■ **WHAT YOU HAVE TO DO**
Locate the line containing "orange slope E8:F9 level 2 top 8", then please write out that line and all the lines below it in the entries exactly.

Scene change data
•••••
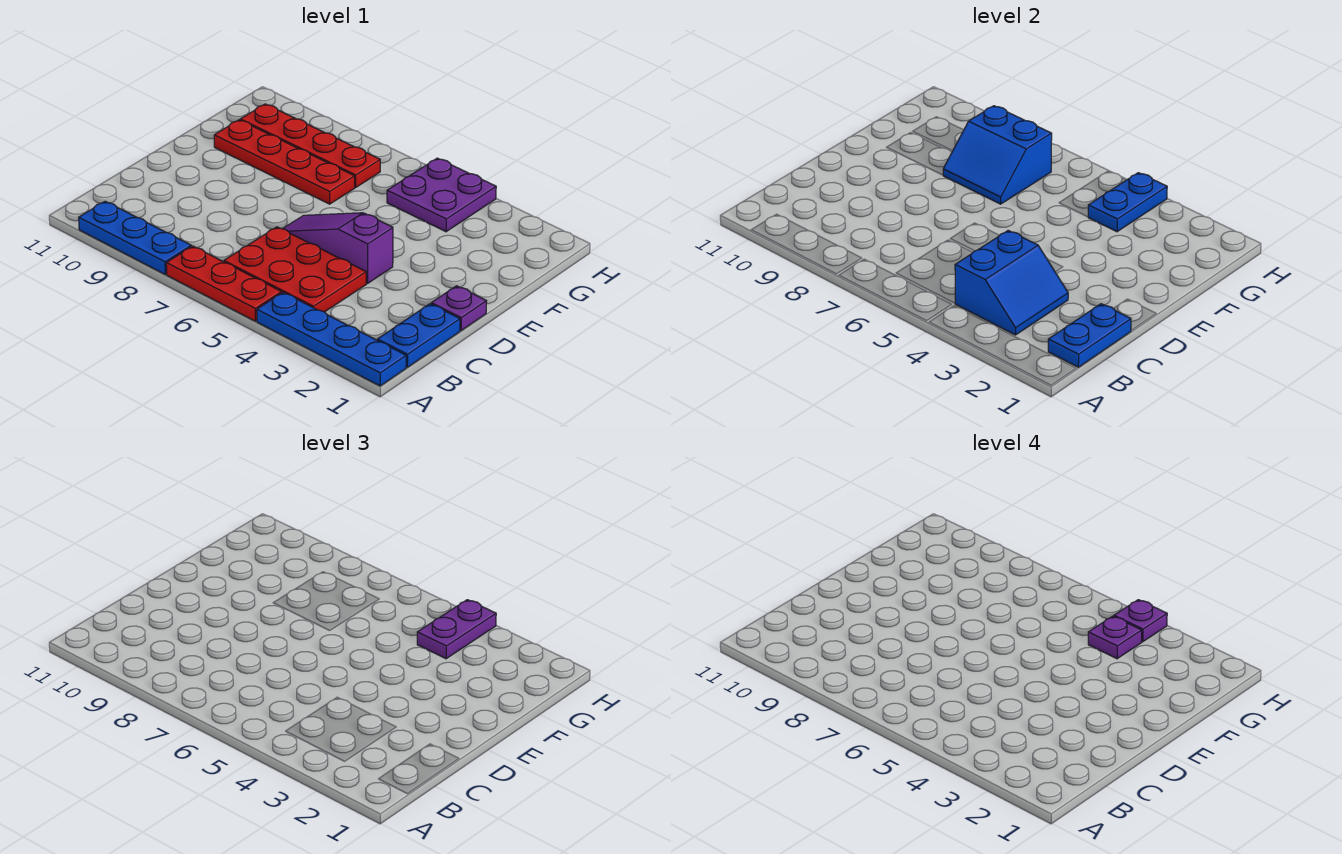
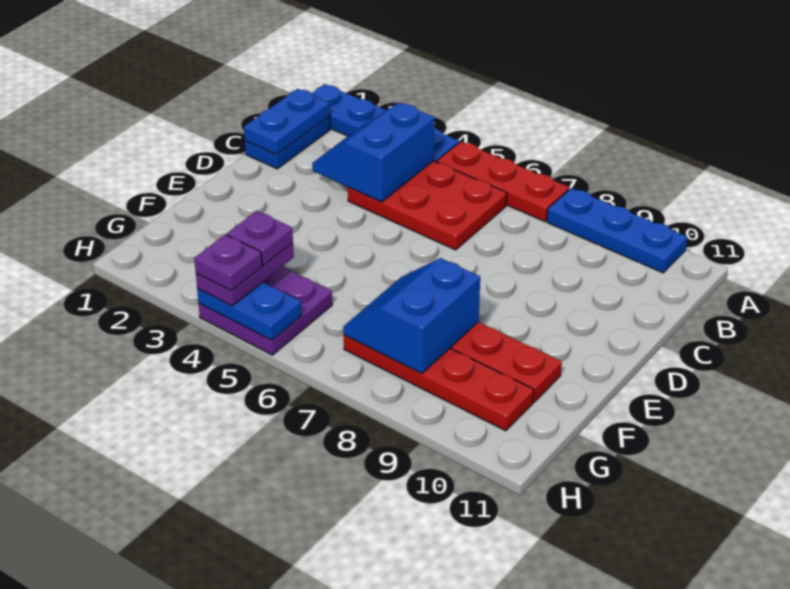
purple plate D1 level 1 -> none
purple slope D4:D6 level 1 top 4 -> none
blue slope F7:G8 level 2 top G -> blue slope F7:G8 level 2 top 8
blue plate G4:H4 level 2 -> blue plate H4:H5 level 2

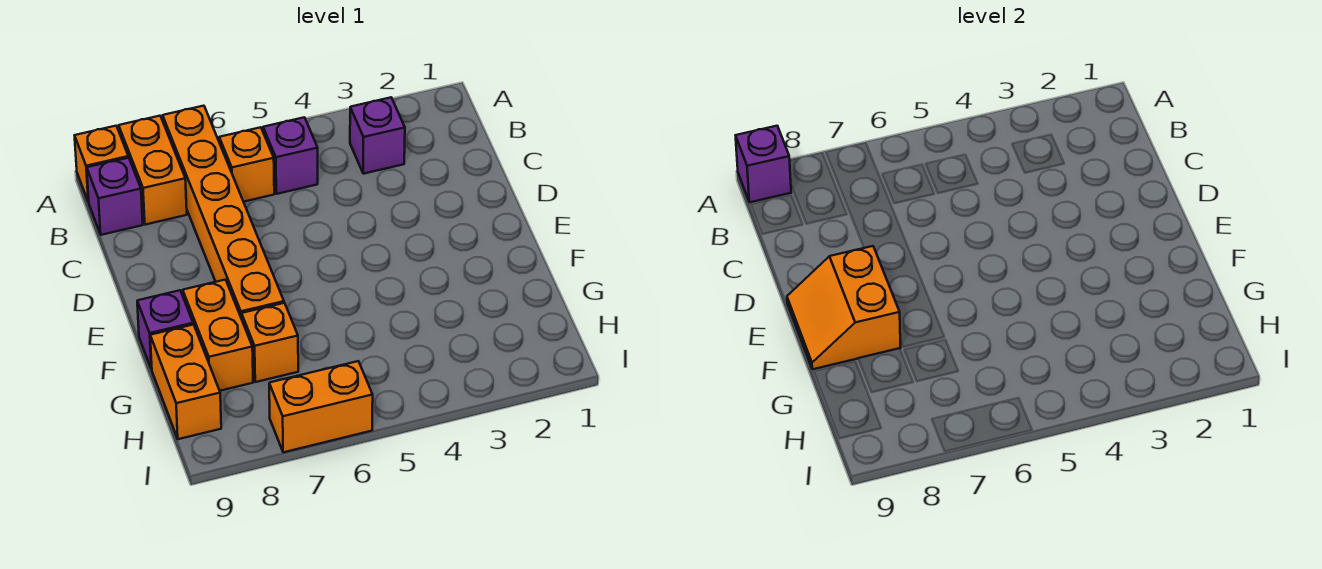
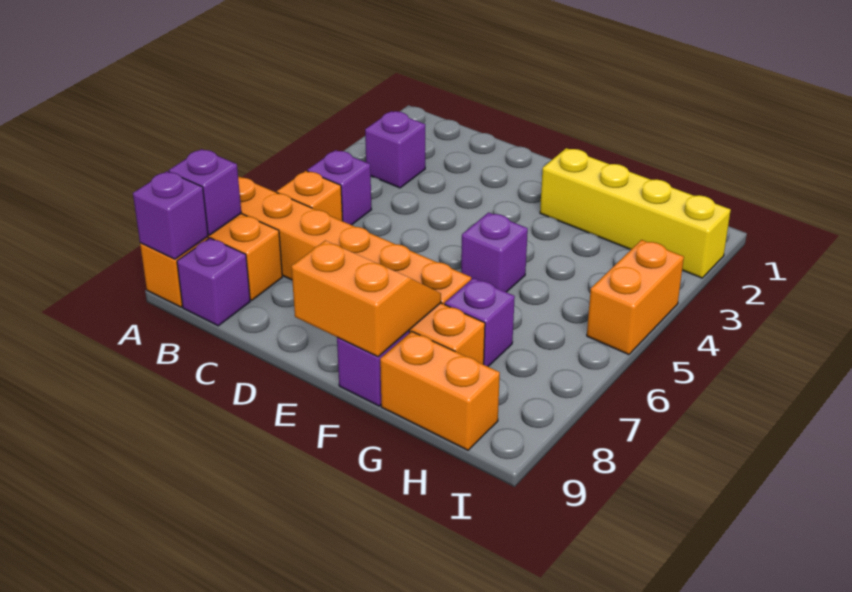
none -> purple brick A8 level 2
orange slope E8:F9 level 2 top 8 -> orange slope E8:F9 level 2 top 9
none -> yellow brick F2:I2 level 1
none -> purple brick F5 level 1
orange brick G7 level 1 -> purple brick G7 level 1
orange brick I6:I7 level 1 -> orange brick I4:I5 level 1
•••••
■ **ANSWER BOX**
orange slope E8:F9 level 2 top 8 -> orange slope E8:F9 level 2 top 9
none -> yellow brick F2:I2 level 1
none -> purple brick F5 level 1
orange brick G7 level 1 -> purple brick G7 level 1
orange brick I6:I7 level 1 -> orange brick I4:I5 level 1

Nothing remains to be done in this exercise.